<<<<

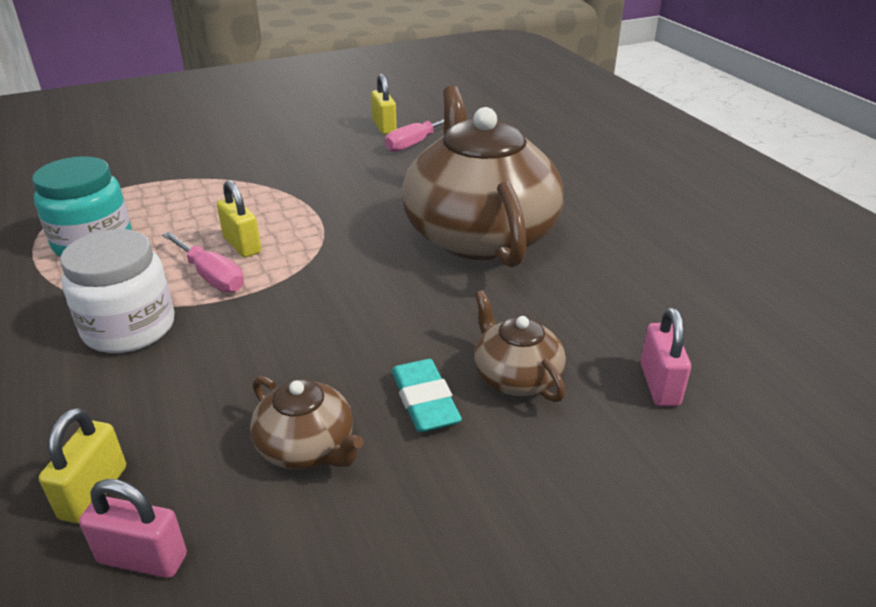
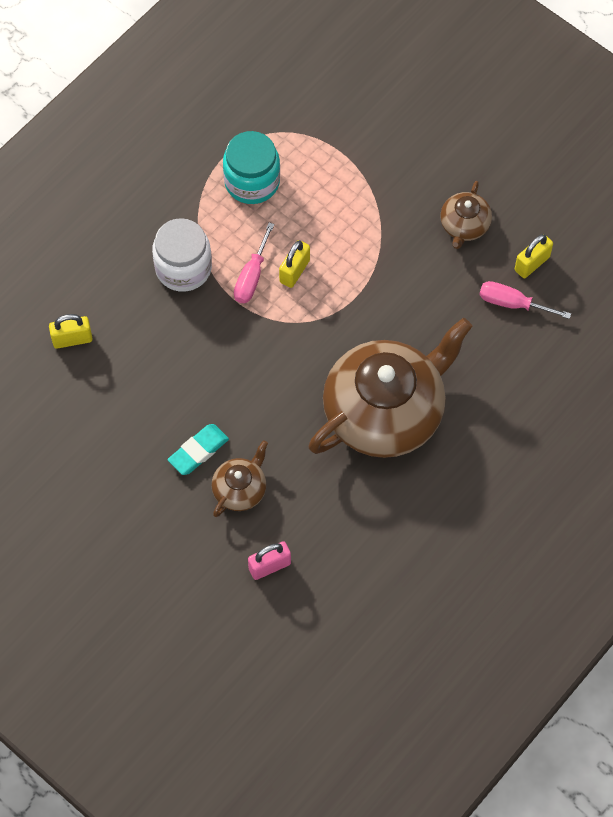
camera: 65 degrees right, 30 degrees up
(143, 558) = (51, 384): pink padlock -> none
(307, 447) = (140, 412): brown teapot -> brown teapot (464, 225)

>>>>

Repeat only what runs from the line holding "(143, 558) = (51, 384): pink padlock -> none" to the end of the data, keeping every line exactly as written, first and last included.

(143, 558) = (51, 384): pink padlock -> none
(307, 447) = (140, 412): brown teapot -> brown teapot (464, 225)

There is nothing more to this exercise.